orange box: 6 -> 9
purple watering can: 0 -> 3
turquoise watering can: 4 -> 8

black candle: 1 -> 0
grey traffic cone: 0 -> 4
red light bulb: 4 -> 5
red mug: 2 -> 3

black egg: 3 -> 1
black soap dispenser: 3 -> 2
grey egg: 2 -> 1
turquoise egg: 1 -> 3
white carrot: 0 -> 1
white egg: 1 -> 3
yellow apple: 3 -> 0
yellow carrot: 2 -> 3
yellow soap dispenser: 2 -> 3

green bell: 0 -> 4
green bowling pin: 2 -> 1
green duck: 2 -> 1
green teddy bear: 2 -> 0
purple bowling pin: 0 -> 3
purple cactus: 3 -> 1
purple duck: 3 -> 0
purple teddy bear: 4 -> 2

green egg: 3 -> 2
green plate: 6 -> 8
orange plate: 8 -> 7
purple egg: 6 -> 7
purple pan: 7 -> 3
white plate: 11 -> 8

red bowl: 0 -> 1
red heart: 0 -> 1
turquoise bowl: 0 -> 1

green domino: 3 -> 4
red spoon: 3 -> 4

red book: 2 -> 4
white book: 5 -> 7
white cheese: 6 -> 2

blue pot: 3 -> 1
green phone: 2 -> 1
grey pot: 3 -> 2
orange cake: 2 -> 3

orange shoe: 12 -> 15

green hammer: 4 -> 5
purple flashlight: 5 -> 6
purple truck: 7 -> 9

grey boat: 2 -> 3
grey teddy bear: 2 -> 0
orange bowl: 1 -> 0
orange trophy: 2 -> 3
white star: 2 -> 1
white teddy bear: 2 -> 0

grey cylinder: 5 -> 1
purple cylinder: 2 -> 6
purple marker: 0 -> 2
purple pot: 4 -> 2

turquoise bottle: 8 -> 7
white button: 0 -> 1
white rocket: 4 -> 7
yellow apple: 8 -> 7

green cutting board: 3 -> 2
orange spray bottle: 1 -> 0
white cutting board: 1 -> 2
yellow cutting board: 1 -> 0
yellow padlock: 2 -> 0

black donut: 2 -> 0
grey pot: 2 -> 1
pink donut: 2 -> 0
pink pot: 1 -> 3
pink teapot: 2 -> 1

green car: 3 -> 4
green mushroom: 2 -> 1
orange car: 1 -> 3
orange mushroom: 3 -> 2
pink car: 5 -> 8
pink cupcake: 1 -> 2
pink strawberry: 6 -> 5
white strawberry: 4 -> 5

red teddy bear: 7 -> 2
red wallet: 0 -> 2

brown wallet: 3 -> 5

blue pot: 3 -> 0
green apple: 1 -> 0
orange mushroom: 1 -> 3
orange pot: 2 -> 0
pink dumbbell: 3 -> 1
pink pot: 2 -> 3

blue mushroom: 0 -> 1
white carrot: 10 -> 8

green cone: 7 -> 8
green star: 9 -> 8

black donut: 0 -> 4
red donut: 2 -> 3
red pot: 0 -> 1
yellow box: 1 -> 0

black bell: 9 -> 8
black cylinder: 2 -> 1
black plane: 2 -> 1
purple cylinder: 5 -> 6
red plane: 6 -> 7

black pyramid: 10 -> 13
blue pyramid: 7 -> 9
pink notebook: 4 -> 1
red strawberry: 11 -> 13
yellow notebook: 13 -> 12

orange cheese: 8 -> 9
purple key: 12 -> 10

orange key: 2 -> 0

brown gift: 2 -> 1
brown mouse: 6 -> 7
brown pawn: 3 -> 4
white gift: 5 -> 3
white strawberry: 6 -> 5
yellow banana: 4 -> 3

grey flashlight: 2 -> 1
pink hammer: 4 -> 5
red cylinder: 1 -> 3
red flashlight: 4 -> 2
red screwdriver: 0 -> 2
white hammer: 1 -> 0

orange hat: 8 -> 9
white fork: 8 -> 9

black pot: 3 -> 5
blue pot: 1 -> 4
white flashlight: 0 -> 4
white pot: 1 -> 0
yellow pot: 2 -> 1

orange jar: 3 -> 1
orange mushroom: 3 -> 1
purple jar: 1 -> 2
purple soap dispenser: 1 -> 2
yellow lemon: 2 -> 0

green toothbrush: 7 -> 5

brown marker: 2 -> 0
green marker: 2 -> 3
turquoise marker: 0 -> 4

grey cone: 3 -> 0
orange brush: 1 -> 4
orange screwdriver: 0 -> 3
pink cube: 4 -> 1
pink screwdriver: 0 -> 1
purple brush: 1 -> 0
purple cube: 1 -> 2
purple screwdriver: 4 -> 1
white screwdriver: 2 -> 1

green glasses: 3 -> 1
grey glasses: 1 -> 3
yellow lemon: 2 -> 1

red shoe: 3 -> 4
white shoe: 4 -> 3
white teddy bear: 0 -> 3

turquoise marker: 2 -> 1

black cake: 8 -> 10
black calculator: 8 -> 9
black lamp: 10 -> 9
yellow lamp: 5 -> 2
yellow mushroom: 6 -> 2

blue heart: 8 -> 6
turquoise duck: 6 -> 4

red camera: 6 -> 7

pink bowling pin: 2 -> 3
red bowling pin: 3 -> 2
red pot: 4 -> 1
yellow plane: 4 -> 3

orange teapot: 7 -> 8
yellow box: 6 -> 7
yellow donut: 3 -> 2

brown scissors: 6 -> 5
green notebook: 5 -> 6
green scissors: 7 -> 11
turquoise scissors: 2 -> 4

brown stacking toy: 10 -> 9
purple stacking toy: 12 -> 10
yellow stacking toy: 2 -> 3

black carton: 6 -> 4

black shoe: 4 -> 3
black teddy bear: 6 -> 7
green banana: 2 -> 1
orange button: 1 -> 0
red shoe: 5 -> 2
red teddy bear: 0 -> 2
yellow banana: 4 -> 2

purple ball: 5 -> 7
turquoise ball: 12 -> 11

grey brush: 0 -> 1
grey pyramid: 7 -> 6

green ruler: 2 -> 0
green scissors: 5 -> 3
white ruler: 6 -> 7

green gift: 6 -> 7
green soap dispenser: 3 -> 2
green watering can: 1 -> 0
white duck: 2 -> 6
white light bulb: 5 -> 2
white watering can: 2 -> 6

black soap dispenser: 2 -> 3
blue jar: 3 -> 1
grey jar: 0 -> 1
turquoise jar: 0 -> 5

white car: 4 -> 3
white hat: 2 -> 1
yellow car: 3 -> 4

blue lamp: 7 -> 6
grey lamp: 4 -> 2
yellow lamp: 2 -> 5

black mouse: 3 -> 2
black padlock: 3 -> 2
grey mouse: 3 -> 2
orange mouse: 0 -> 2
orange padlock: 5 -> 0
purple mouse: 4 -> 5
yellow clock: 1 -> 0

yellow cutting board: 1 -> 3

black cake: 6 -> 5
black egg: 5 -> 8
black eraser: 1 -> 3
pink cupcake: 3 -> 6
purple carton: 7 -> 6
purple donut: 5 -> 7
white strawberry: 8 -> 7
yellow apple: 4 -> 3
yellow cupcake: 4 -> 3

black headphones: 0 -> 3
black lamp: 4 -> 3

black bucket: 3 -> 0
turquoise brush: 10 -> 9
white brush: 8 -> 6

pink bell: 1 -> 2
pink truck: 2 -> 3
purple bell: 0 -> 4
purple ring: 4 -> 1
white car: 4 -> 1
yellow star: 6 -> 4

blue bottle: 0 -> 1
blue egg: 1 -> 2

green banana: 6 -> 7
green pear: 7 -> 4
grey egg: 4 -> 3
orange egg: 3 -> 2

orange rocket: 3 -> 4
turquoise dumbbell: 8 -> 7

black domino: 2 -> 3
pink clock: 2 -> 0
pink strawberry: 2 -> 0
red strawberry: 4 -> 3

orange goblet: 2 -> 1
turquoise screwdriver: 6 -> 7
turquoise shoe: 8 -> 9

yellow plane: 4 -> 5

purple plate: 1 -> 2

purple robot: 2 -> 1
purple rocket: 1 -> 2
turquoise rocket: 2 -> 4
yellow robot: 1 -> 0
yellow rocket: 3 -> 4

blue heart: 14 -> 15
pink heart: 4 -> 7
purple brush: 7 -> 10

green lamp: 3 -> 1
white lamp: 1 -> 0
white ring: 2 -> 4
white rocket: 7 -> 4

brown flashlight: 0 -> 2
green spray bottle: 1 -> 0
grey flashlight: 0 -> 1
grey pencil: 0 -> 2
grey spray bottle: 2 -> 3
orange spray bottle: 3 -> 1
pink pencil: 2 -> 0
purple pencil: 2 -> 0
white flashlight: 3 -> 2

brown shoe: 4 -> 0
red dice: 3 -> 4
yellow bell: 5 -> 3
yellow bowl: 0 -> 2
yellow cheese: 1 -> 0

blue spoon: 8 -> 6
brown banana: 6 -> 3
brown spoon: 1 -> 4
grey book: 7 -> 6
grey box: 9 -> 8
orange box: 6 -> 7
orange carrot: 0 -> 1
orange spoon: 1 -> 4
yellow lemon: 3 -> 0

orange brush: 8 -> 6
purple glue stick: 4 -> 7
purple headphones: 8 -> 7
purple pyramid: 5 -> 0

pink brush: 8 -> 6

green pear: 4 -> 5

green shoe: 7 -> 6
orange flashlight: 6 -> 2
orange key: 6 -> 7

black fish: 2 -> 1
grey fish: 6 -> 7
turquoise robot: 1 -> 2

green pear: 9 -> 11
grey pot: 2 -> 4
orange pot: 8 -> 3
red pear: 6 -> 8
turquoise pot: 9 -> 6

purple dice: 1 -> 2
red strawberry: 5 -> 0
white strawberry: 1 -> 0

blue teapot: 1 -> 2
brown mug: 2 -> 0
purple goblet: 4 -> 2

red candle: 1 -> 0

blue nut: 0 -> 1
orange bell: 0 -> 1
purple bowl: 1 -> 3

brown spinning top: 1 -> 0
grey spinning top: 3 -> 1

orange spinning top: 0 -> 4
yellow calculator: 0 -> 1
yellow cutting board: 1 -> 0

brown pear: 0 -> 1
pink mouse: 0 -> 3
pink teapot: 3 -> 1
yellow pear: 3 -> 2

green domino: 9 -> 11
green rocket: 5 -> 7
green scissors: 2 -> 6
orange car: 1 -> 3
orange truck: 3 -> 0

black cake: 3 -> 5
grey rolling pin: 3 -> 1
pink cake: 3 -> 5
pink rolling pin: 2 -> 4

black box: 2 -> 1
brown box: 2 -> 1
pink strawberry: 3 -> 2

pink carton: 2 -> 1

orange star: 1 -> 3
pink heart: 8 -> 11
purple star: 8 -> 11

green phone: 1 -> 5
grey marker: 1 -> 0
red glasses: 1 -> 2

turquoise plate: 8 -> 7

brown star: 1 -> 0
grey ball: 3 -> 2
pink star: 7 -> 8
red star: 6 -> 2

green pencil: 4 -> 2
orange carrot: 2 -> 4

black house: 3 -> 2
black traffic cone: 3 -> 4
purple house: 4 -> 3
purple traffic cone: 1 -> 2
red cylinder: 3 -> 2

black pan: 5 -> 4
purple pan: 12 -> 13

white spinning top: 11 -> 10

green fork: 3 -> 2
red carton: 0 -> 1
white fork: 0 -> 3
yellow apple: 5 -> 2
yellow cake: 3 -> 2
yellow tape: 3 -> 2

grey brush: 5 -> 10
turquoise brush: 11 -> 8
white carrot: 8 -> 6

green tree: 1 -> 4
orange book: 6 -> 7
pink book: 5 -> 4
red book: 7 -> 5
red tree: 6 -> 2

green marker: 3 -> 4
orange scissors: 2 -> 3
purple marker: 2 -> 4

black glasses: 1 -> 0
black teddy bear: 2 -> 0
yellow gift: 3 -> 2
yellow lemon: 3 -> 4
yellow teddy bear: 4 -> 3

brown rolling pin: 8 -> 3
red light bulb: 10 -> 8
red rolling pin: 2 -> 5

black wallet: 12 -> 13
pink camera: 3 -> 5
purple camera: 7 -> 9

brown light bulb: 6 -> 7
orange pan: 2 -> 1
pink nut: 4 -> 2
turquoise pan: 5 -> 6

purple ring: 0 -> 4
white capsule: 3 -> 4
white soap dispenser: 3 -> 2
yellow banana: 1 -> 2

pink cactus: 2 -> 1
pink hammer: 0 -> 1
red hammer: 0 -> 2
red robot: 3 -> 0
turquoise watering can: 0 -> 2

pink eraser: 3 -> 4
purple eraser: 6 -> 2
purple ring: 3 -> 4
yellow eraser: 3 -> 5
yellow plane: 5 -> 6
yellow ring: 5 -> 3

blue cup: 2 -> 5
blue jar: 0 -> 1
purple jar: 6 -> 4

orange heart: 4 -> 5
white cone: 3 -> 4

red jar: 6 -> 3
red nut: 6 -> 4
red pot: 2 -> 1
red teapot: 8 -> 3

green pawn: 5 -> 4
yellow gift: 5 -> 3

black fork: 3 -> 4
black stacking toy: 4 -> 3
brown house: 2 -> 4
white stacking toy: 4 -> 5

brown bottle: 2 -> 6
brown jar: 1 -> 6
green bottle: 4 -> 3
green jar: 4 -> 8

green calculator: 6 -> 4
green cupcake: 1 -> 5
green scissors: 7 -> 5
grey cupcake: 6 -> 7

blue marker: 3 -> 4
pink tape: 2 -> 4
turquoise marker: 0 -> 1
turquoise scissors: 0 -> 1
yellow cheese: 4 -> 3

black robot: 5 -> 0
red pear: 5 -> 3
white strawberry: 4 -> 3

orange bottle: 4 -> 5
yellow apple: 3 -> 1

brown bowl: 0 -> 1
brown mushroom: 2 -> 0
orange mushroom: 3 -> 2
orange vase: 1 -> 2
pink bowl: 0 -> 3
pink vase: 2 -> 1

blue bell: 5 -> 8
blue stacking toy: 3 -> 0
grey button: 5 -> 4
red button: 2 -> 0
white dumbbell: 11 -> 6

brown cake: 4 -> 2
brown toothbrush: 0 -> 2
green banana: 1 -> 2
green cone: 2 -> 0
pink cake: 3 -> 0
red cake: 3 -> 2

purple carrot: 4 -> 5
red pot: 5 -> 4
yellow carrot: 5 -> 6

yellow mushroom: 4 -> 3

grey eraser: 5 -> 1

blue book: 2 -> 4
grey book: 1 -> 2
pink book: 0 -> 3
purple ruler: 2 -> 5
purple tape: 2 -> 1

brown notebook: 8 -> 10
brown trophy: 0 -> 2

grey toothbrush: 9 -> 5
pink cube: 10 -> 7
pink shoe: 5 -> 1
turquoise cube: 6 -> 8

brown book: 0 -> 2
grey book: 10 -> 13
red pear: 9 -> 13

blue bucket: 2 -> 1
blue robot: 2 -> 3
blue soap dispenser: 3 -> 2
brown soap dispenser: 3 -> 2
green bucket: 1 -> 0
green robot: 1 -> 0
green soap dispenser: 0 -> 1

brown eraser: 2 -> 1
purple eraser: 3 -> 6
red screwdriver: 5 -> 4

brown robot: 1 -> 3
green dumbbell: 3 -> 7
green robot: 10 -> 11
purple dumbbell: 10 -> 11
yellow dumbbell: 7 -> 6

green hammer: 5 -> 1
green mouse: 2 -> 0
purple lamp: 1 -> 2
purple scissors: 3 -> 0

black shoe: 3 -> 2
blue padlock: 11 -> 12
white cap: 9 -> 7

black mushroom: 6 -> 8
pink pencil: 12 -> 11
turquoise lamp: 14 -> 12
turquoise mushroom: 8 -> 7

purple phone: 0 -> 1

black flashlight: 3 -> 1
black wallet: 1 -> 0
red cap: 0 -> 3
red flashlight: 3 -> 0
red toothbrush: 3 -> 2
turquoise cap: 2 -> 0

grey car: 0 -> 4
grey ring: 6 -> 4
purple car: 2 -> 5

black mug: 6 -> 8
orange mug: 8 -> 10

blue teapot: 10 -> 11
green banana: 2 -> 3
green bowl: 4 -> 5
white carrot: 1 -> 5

————————

**What is expected**
Word search in the records above: please count the lines holding "donut" and state the count alone.

**Answer space**
6